_What you should do_
Convert every line of the data into a JSON list of strings, one string per line and no strings for blank lines, omitting the pictures.

(Stored dataset items)

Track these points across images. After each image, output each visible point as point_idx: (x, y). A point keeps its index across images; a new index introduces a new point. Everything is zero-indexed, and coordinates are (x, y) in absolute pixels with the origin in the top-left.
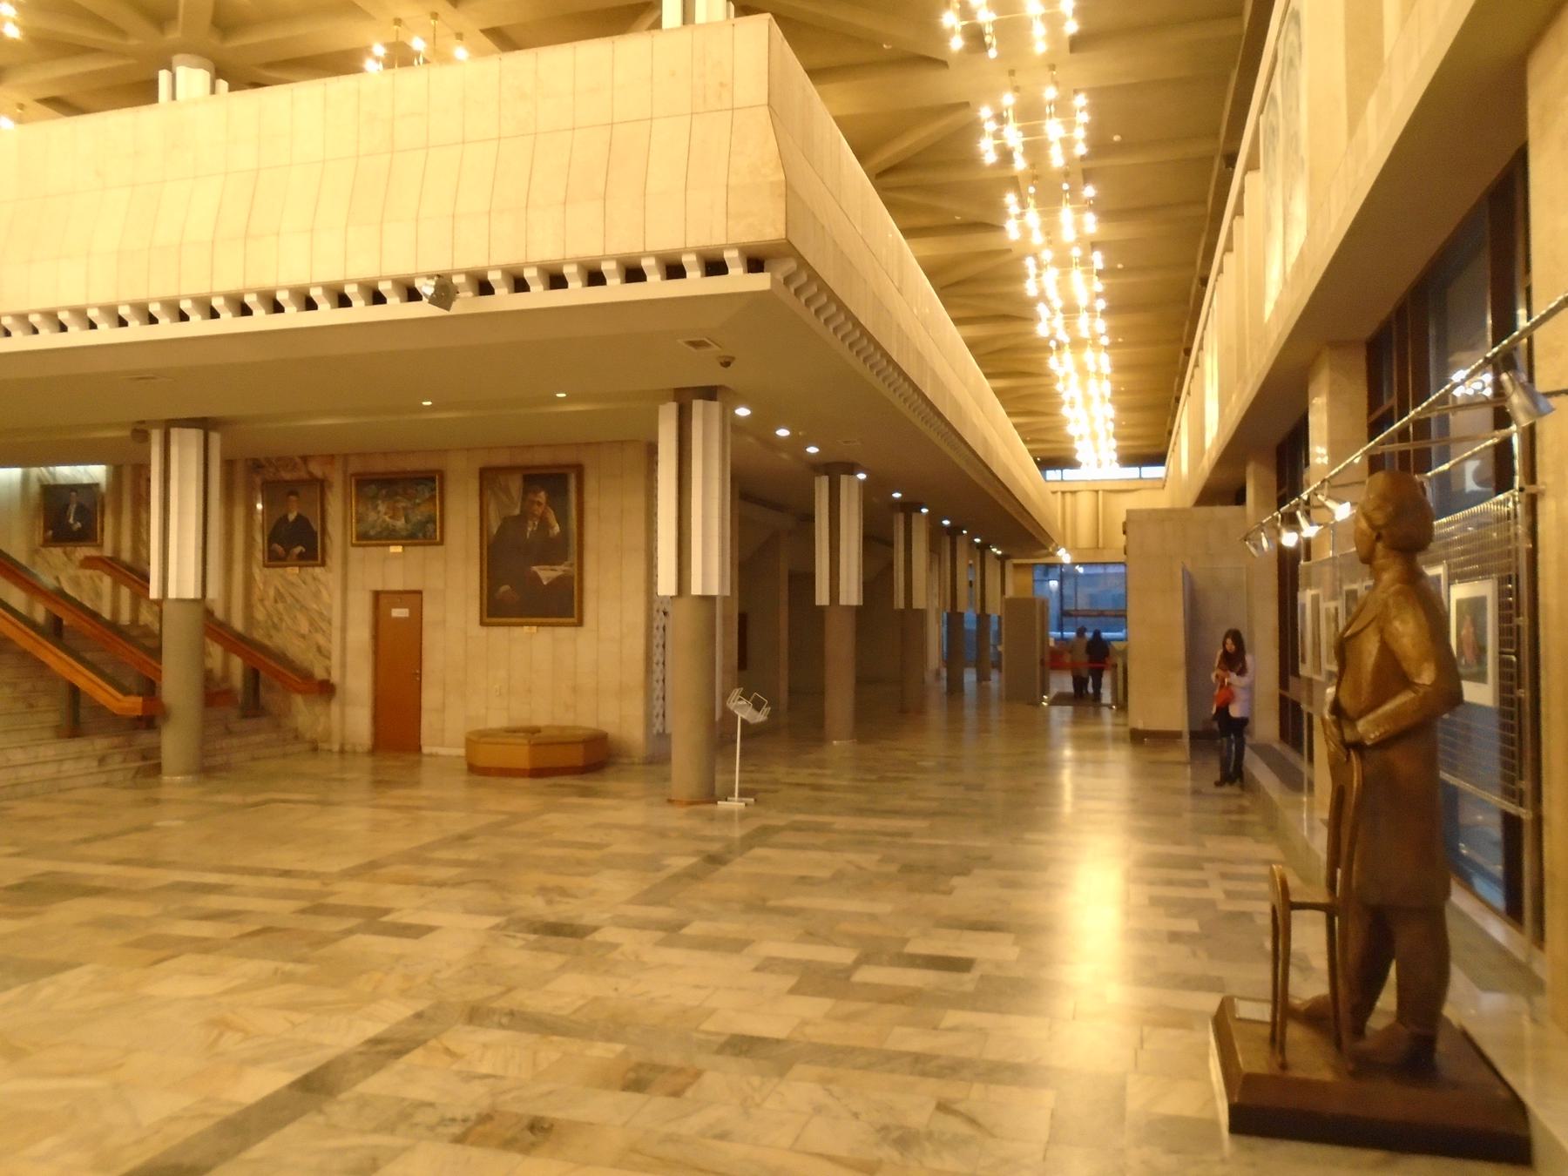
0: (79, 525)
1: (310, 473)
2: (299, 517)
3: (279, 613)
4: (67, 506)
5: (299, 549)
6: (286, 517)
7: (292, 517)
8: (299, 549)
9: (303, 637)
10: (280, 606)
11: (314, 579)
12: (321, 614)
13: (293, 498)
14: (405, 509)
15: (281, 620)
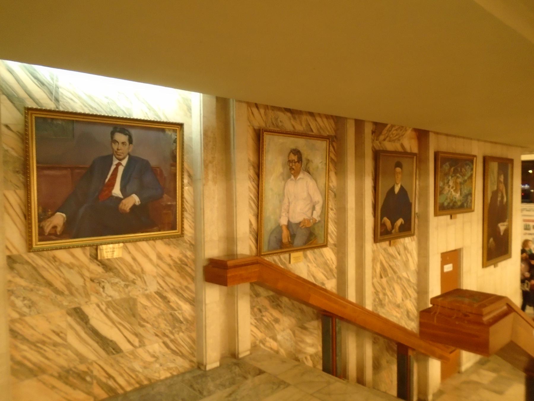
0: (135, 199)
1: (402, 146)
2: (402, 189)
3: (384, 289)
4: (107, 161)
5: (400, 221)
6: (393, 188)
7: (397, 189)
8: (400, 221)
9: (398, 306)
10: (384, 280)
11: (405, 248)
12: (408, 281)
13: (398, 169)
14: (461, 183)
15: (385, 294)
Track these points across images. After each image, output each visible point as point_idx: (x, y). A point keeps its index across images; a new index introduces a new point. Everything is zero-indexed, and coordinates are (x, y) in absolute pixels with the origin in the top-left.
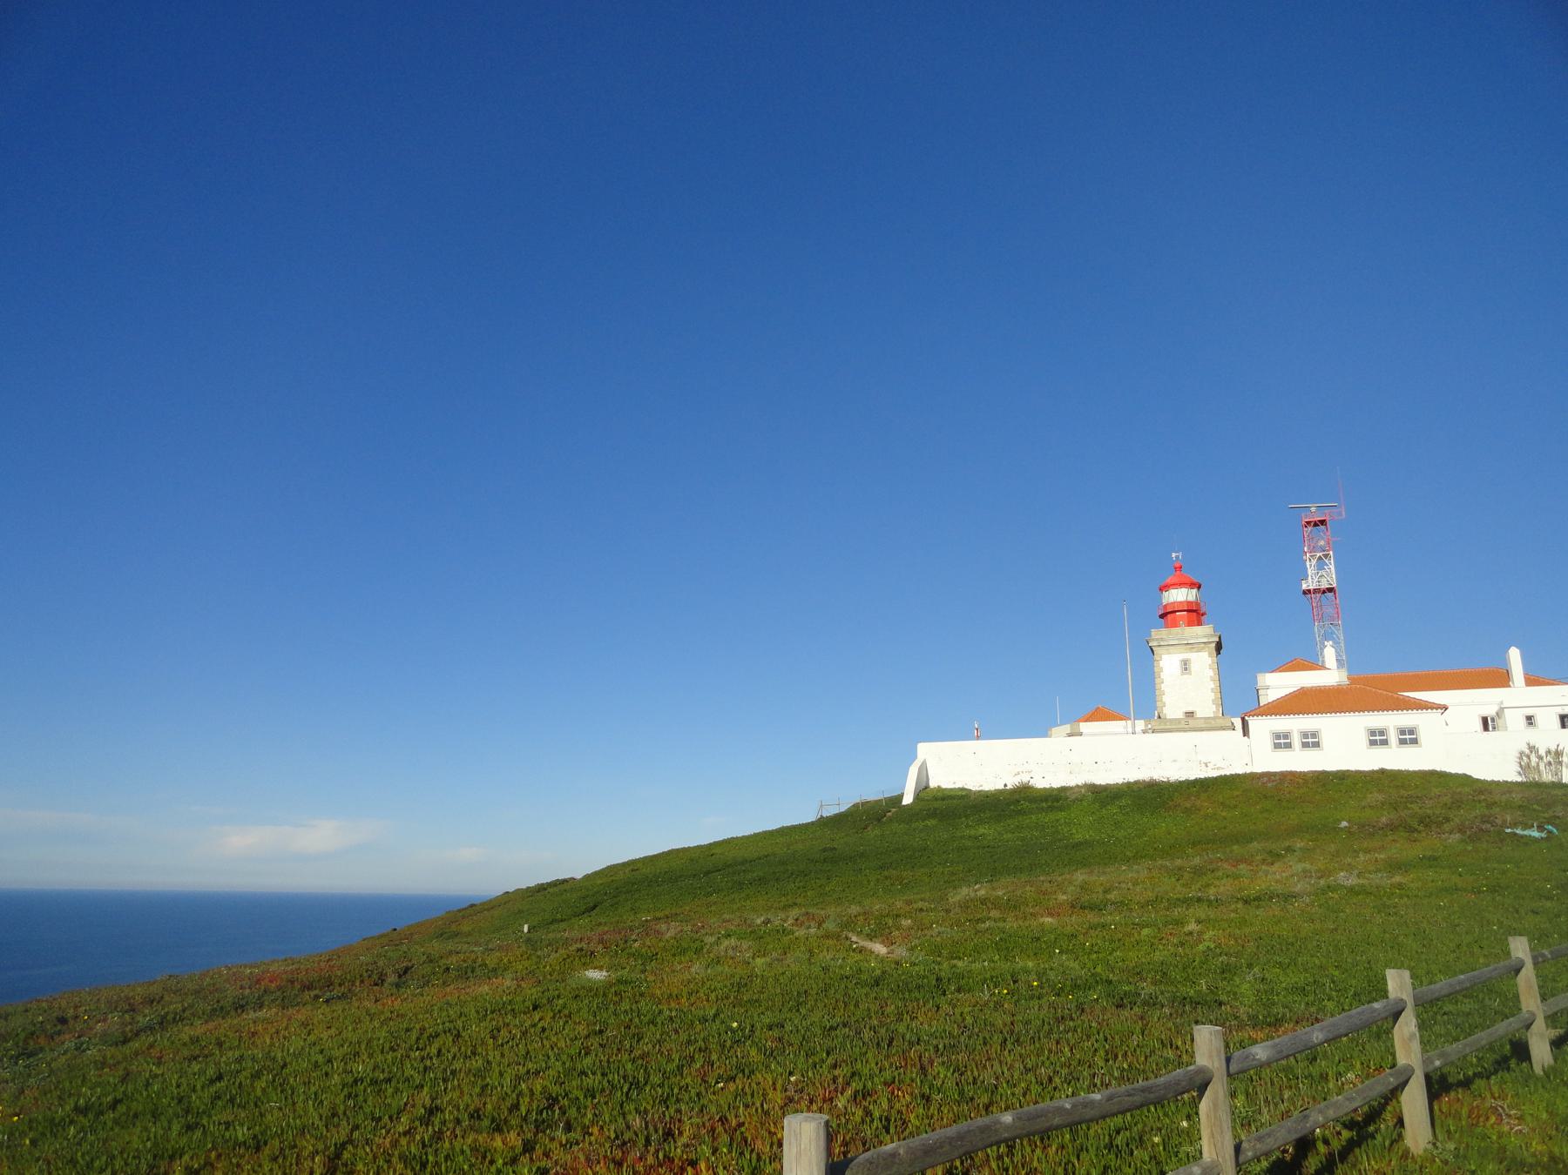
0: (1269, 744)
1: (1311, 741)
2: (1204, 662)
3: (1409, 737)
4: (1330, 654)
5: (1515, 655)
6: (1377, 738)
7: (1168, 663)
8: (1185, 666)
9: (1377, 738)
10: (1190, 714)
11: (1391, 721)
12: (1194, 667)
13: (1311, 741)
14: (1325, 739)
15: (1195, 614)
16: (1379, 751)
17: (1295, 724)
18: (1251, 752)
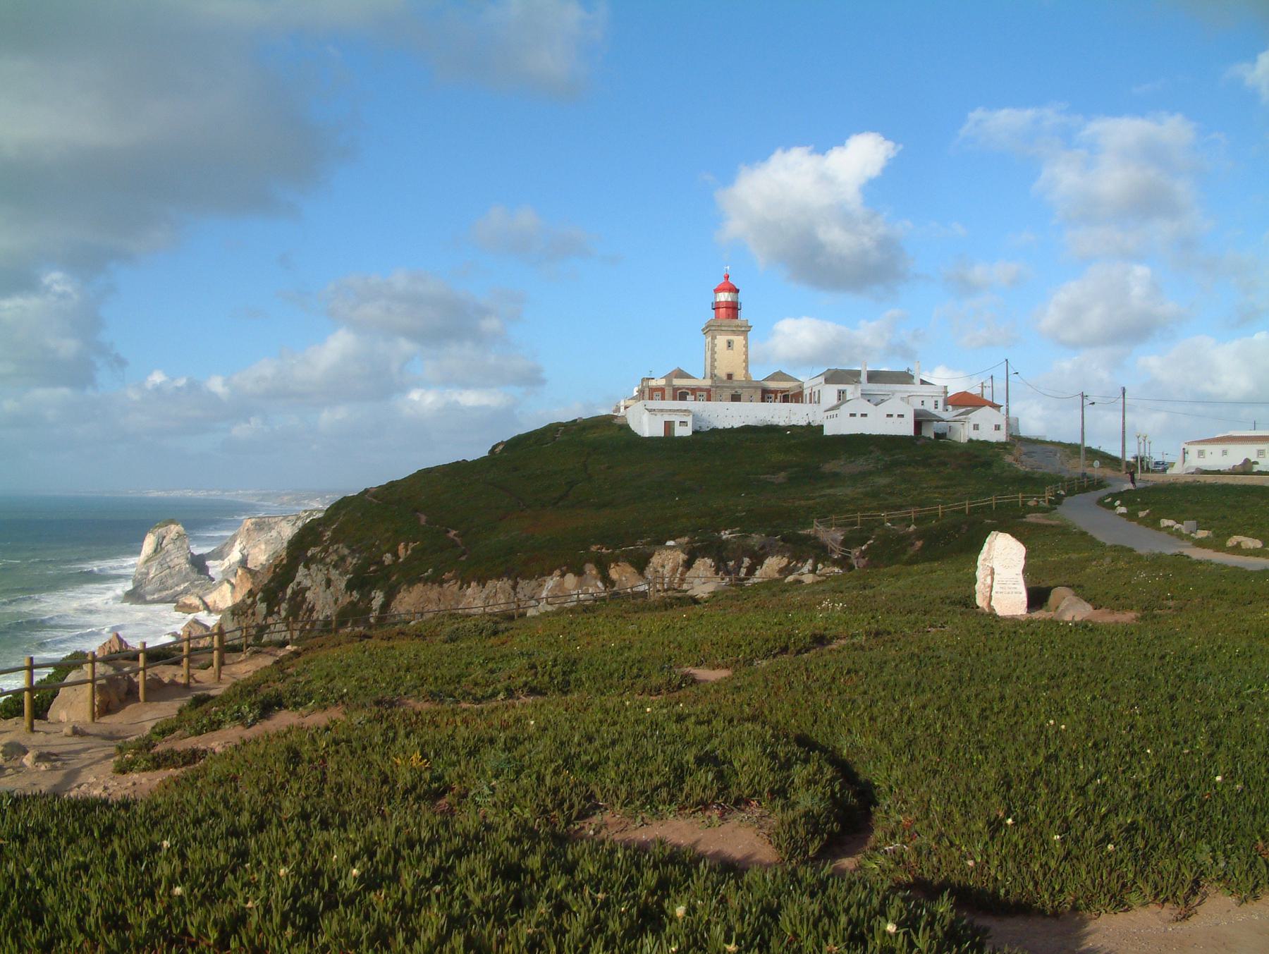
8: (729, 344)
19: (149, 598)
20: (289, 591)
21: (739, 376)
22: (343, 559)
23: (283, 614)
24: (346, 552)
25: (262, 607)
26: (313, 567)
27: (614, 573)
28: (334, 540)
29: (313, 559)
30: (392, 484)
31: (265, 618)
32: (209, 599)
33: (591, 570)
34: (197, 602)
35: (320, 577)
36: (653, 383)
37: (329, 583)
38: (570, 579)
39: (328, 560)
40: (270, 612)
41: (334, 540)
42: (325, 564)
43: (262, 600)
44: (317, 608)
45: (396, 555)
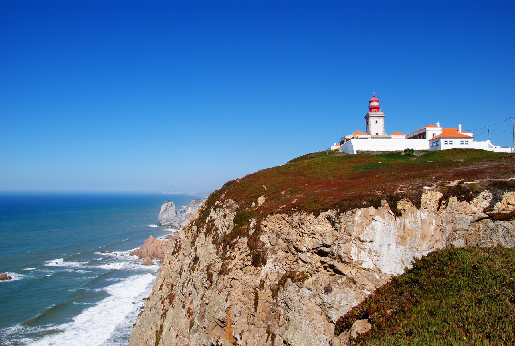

_Output_
[
  "Track these points across images. After each image, output each visible point as point_idx: (x, y). A point keeps its index across images; a new index introduces a new point. Everything is zero-indexed, and coordinates are (x, y) in absolute pixels with the origin in the top-left.",
  "0: (79, 525)",
  "1: (310, 473)",
  "2: (299, 517)",
  "3: (279, 613)",
  "4: (67, 506)",
  "5: (299, 549)",
  "6: (286, 517)",
  "7: (292, 517)",
  "8: (299, 549)",
  "9: (303, 637)",
  "10: (280, 606)",
  "11: (314, 579)",
  "12: (321, 614)",
  "13: (293, 498)",
  "14: (405, 509)",
  "15: (281, 620)",
  "0: (135, 199)",
  "1: (402, 146)",
  "2: (402, 189)",
  "3: (384, 289)",
  "4: (107, 161)",
  "5: (400, 221)",
  "6: (393, 188)",
  "7: (397, 189)",
  "8: (400, 221)",
  "9: (398, 306)",
  "10: (384, 280)",
  "11: (405, 248)",
  "12: (408, 281)",
  "13: (398, 169)",
  "14: (461, 183)",
  "15: (385, 294)",
  "Track these points across images. After each image, output each visible point as point_idx: (x, y). A point keeps its index across images; a new index introduces a new point. Everything is zero-indexed, and coordinates are (x, y) in absolute pixels with the origin in the top-left.",
  "0: (1269, 744)",
  "1: (1311, 741)",
  "2: (1204, 662)",
  "3: (1409, 737)",
  "4: (1330, 654)",
  "5: (1515, 655)",
  "6: (1377, 738)",
  "7: (1168, 663)",
  "8: (1185, 666)",
  "9: (1377, 738)",
  "10: (1190, 714)",
  "11: (1391, 721)",
  "12: (1194, 667)",
  "13: (1311, 741)",
  "14: (1325, 739)",
  "15: (1195, 614)",
  "16: (1379, 751)",
  "17: (1295, 724)",
  "18: (1251, 752)",
  "8: (729, 344)",
  "19: (149, 598)",
  "20: (289, 591)",
  "21: (739, 376)",
  "22: (343, 559)",
  "23: (283, 614)",
  "24: (346, 552)",
  "25: (262, 607)",
  "26: (313, 567)",
  "27: (614, 573)",
  "28: (334, 540)",
  "29: (313, 559)",
  "30: (392, 484)",
  "31: (265, 618)",
  "32: (209, 599)",
  "33: (591, 570)",
  "34: (197, 602)",
  "35: (320, 577)",
  "36: (653, 383)",
  "37: (329, 583)",
  "38: (570, 579)",
  "39: (328, 560)",
  "40: (270, 612)",
  "41: (334, 540)",
  "42: (325, 564)",
  "43: (262, 600)",
  "44: (317, 608)",
  "45: (396, 555)"
]